◆ **What you have to do**
Scan the listing below for the string "none" and copy each line where it turns up.

◆ **Supplied material**

++++++

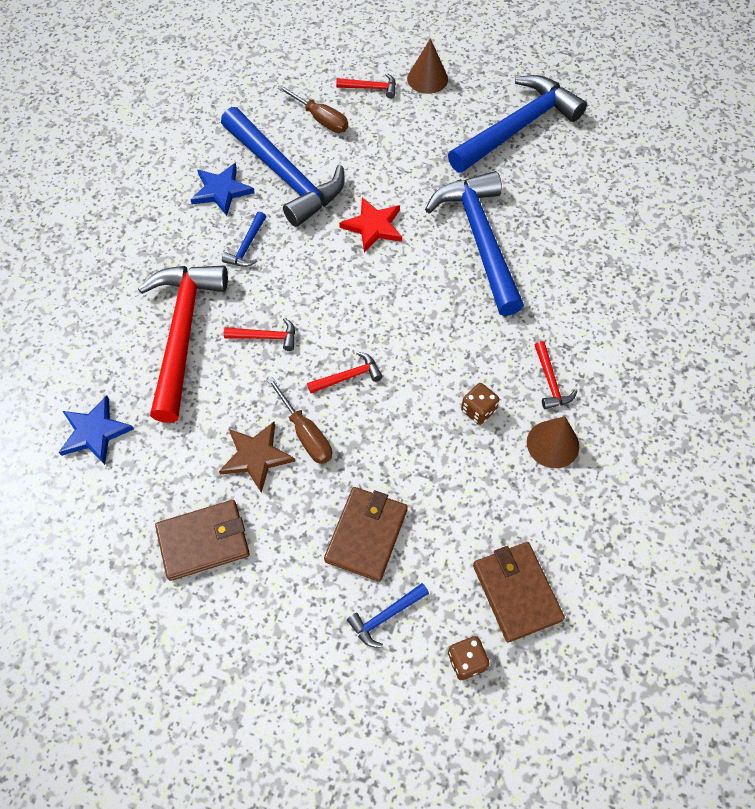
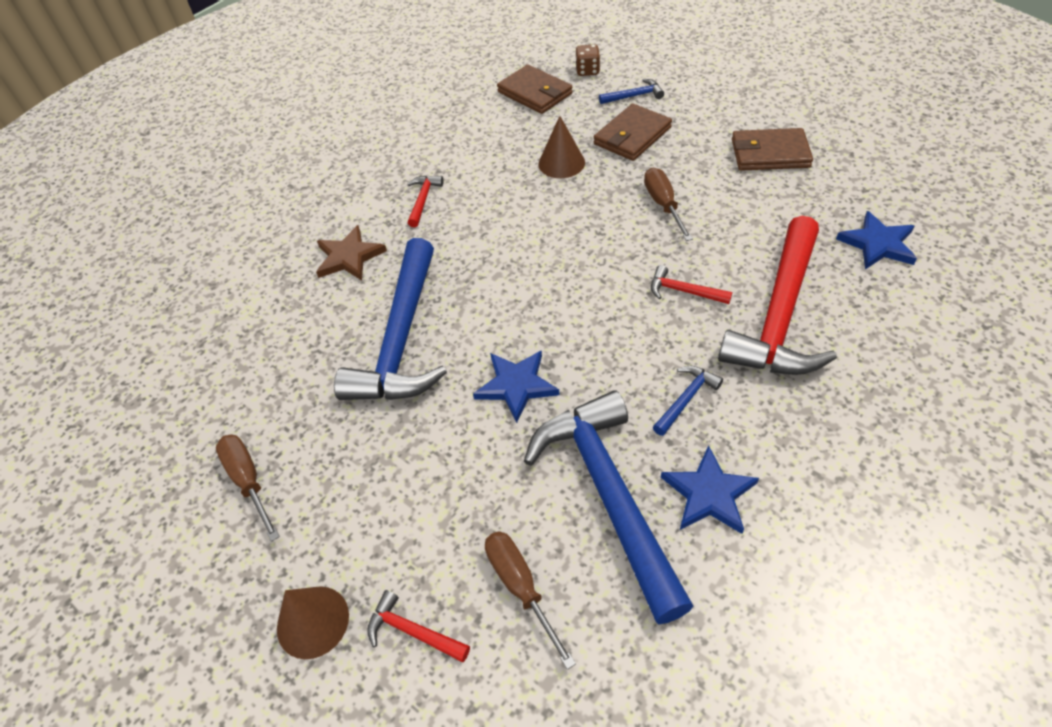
camera: 155 degrees left, 10 degrees down
(256, 457) = (714, 197): brown star -> brown star (349, 257)
(348, 376) = (607, 239): red hammer -> none
(373, 226) = (516, 385): red star -> blue star
(478, 410) = (499, 192): brown dice -> none
(516, 592) = (535, 93): brown wallet -> brown wallet turned 45 degrees counterclockwise
(518, 127) = (248, 481): blue hammer -> brown screwdriver
(552, 444) = (452, 161): brown cone -> brown cone (561, 163)

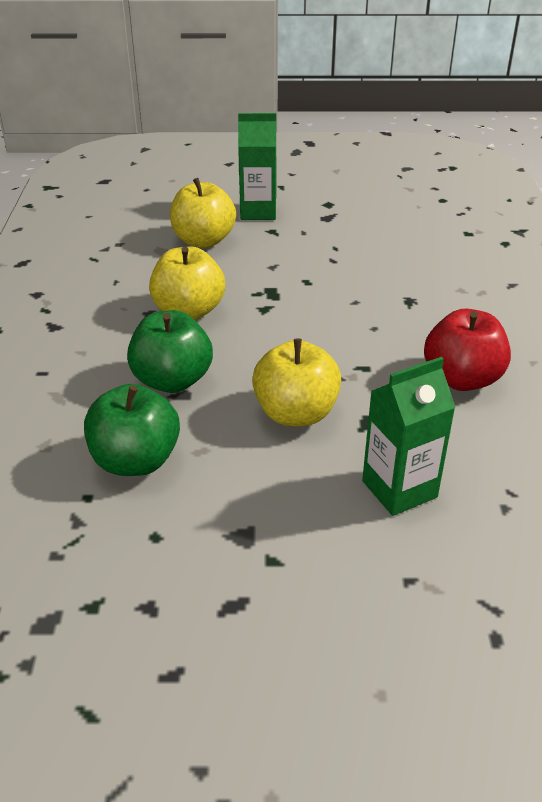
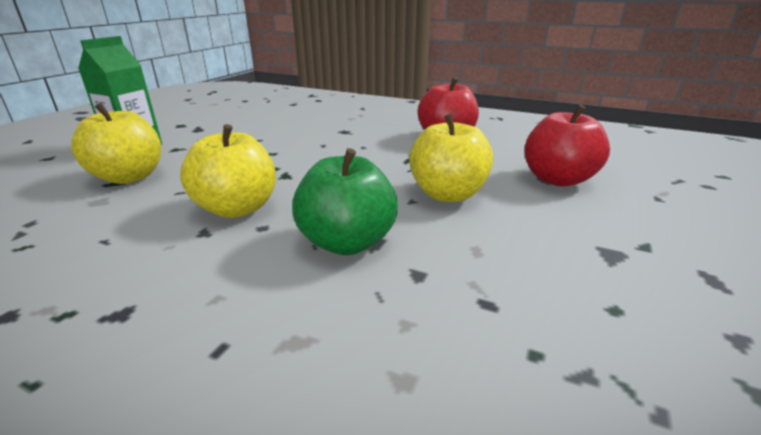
camera: 65 degrees left, 10 degrees down
(136, 460) = (476, 296): green apple -> none
(399, 489) = (557, 179): green carton -> red apple

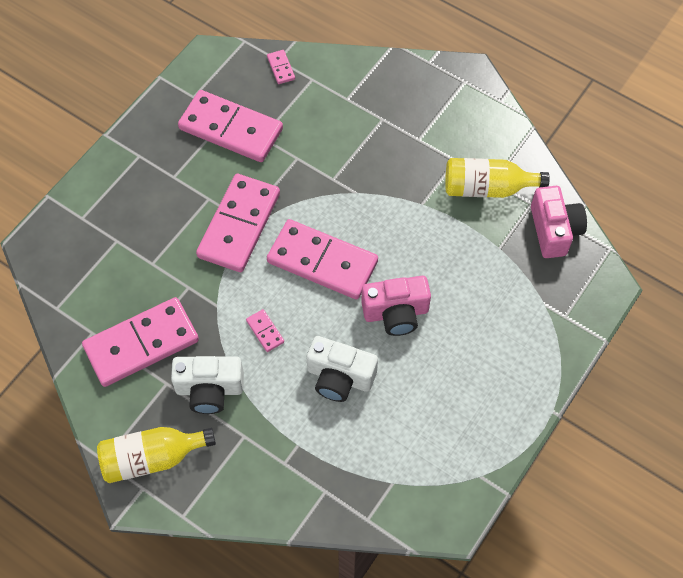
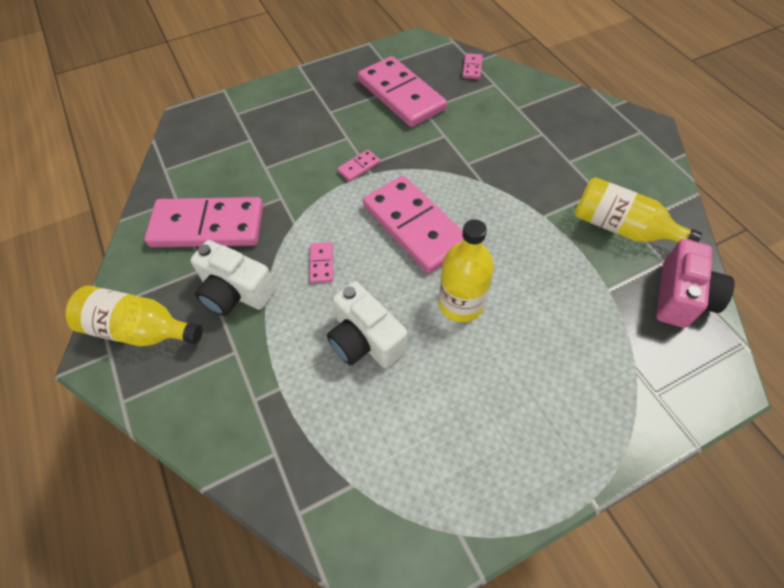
camera: 30 degrees right, 5 degrees down
(239, 225) = (359, 167): pink domino -> pink domino, size x0.40
(396, 313) = (460, 304): pink camera -> yellow bottle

++++++

◆ **Problem solution**
(348, 376) = (607, 239): red hammer -> none
(478, 410) = (499, 192): brown dice -> none
(136, 460) = (476, 296): green apple -> none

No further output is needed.